• **Task requirements**: The finished copy should hold every entry exactly as given, and no pictures.

--- Extracted data Enclosed Below ---

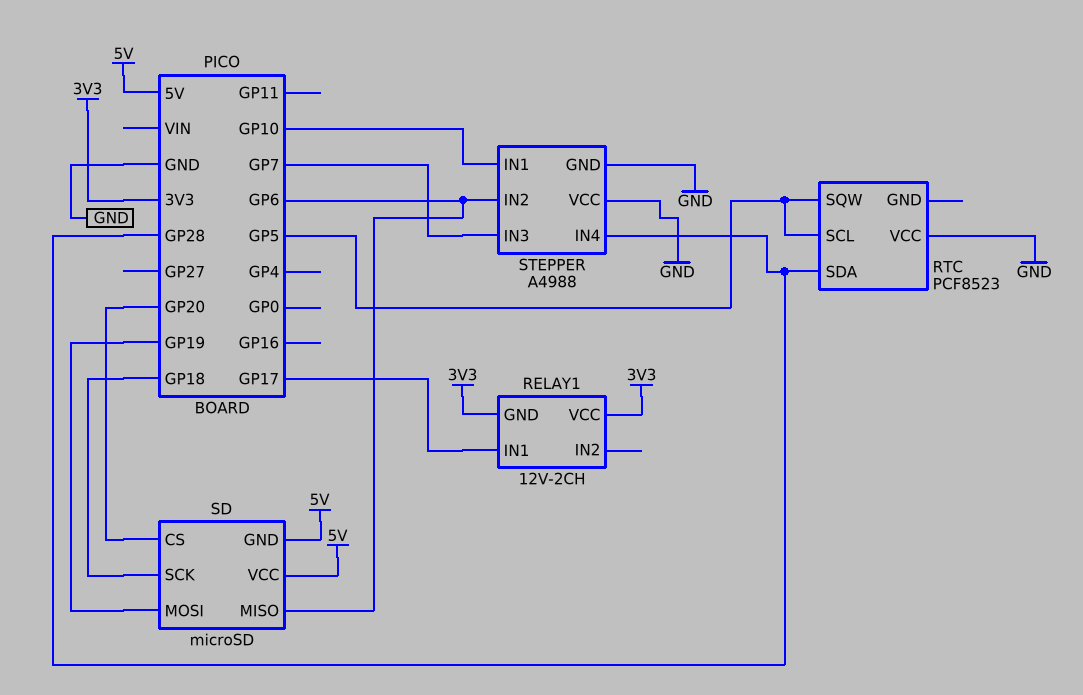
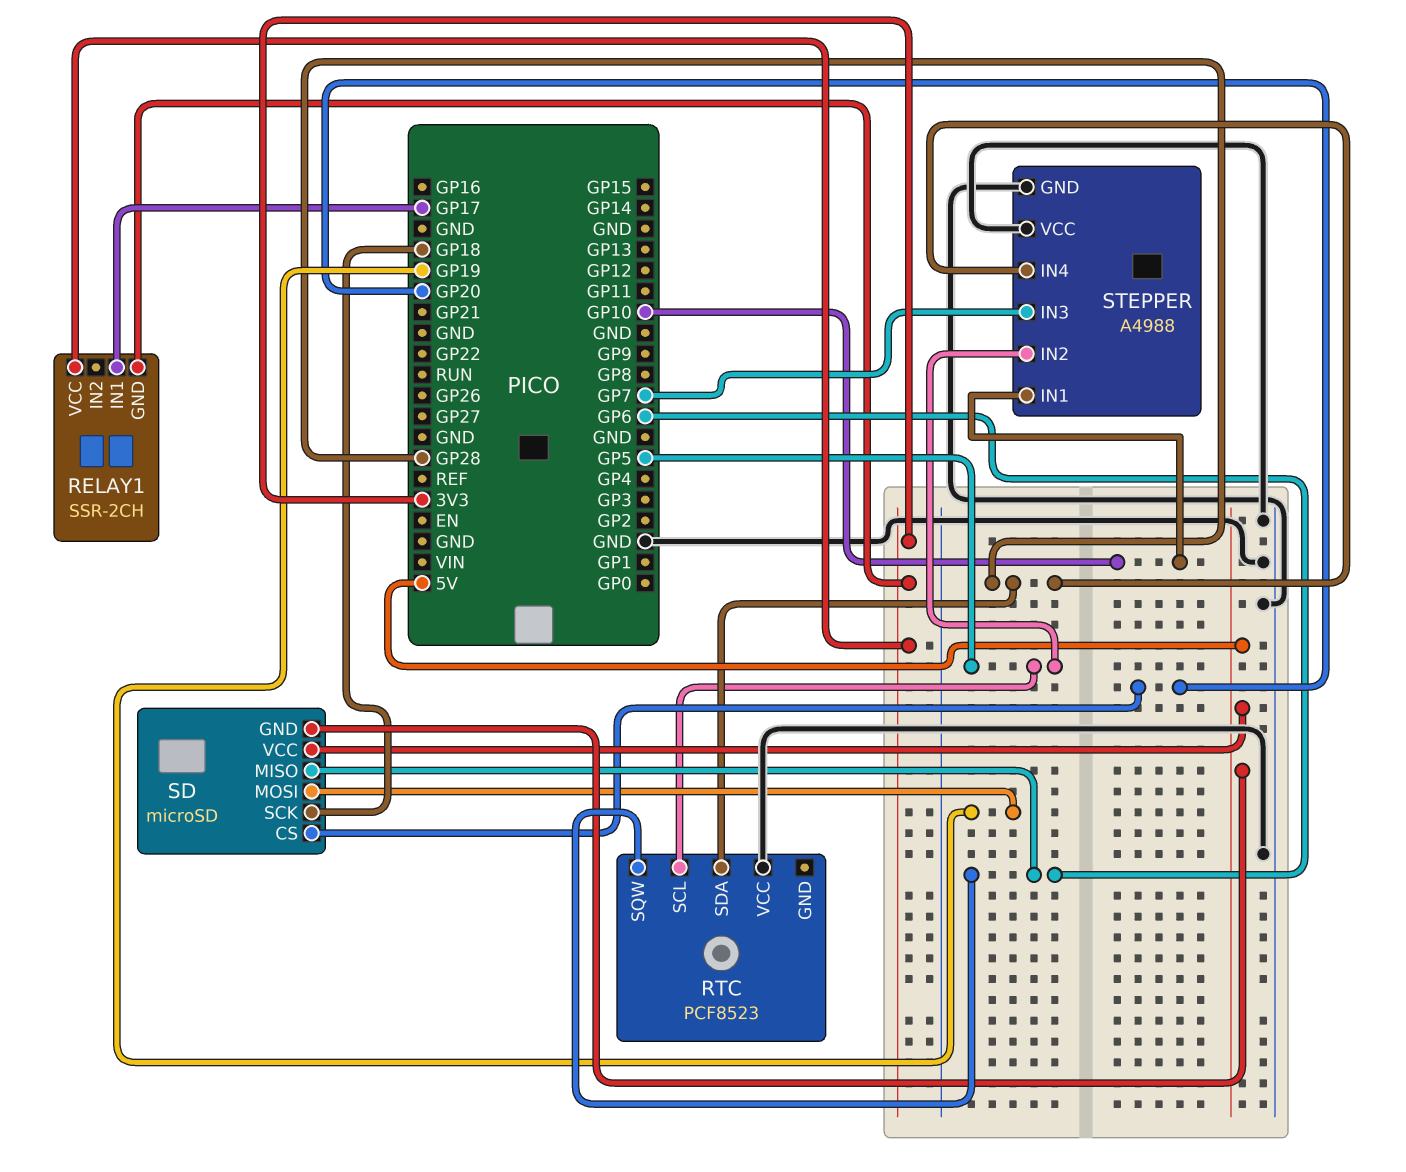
RELAY1: 12V-2CH -> SSR-2CH
RTC pin SQW: GP5 -> GP6
STEPPER pin IN2: GP6 -> GP5

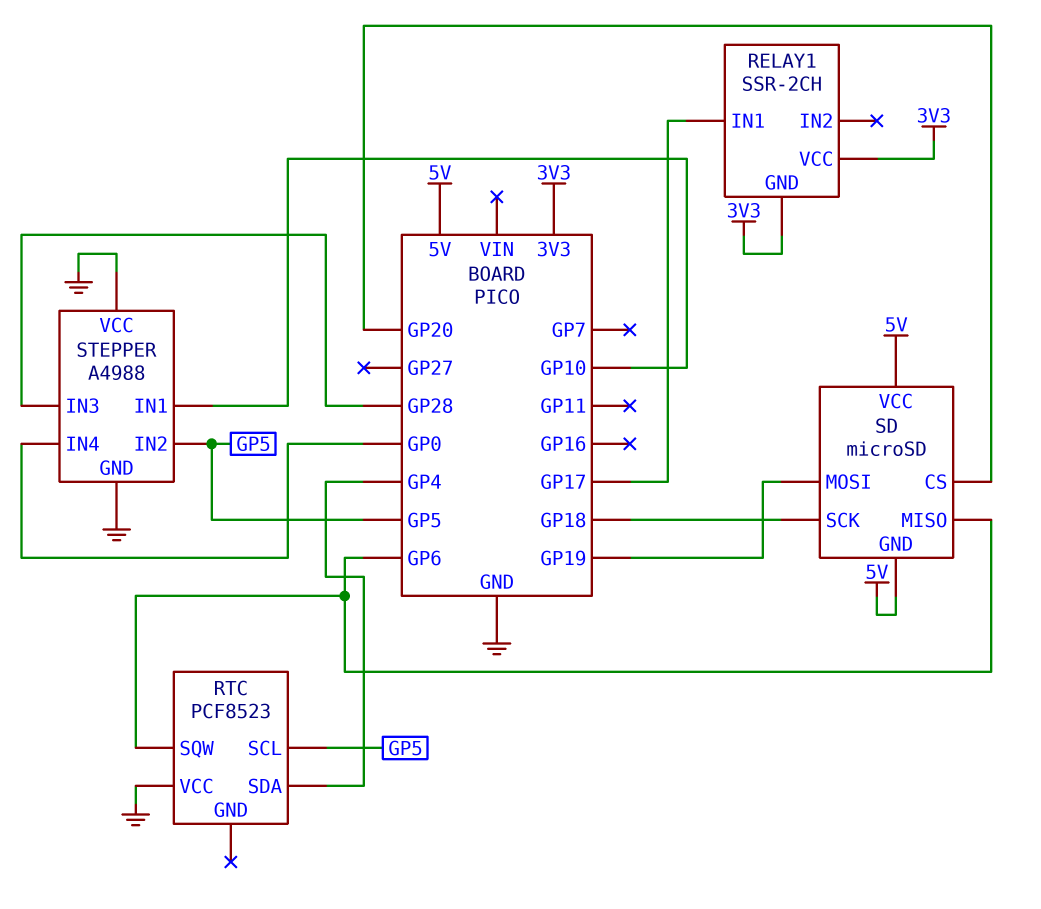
RTC pin SDA: GP28 -> GP4
STEPPER pin IN3: GP7 -> GP28
STEPPER pin IN4: GP28 -> GP0

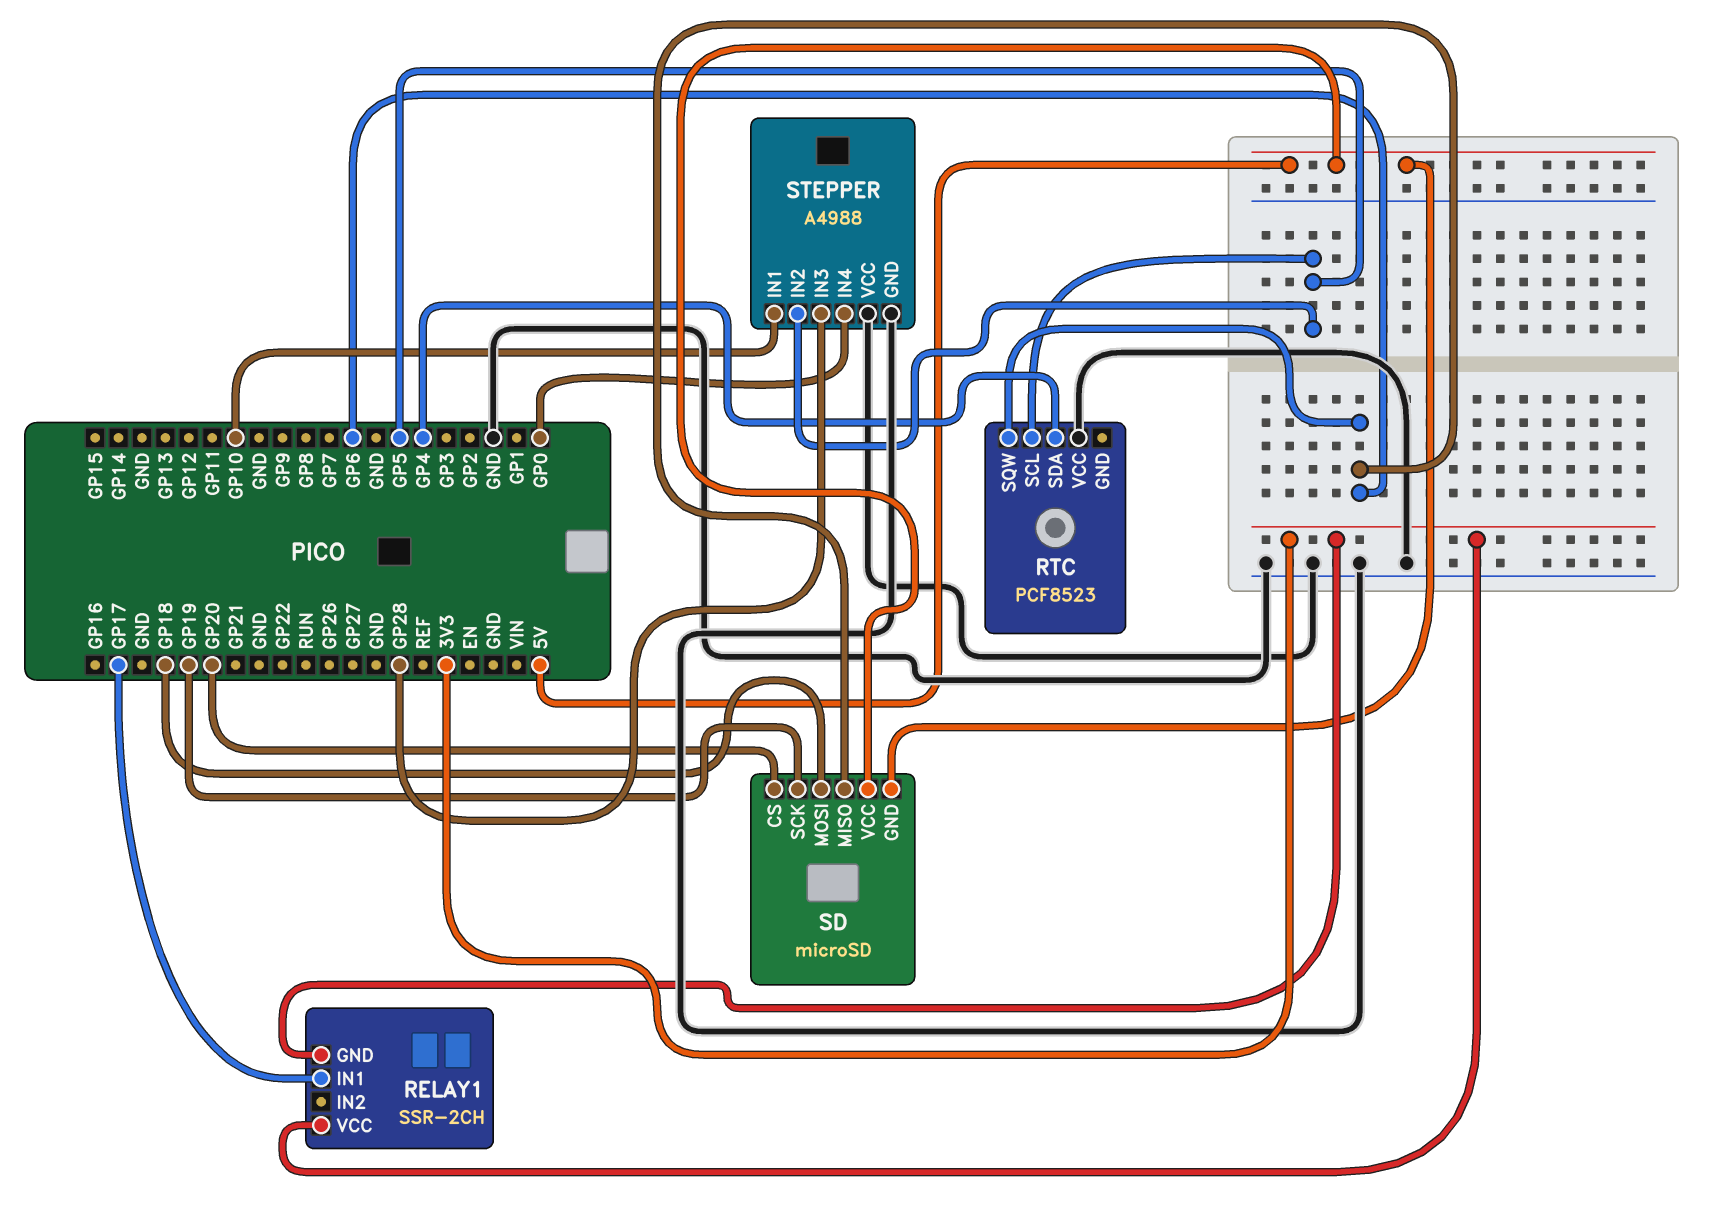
SD pin MOSI: GP19 -> GP18
SD pin SCK: GP18 -> GP19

--- End of Enclosed Extracted data ---

• **Task answer**:
RELAY1: 12V-2CH -> SSR-2CH
RTC pin SQW: GP5 -> GP6
STEPPER pin IN2: GP6 -> GP5

RTC pin SDA: GP28 -> GP4
STEPPER pin IN3: GP7 -> GP28
STEPPER pin IN4: GP28 -> GP0

SD pin MOSI: GP19 -> GP18
SD pin SCK: GP18 -> GP19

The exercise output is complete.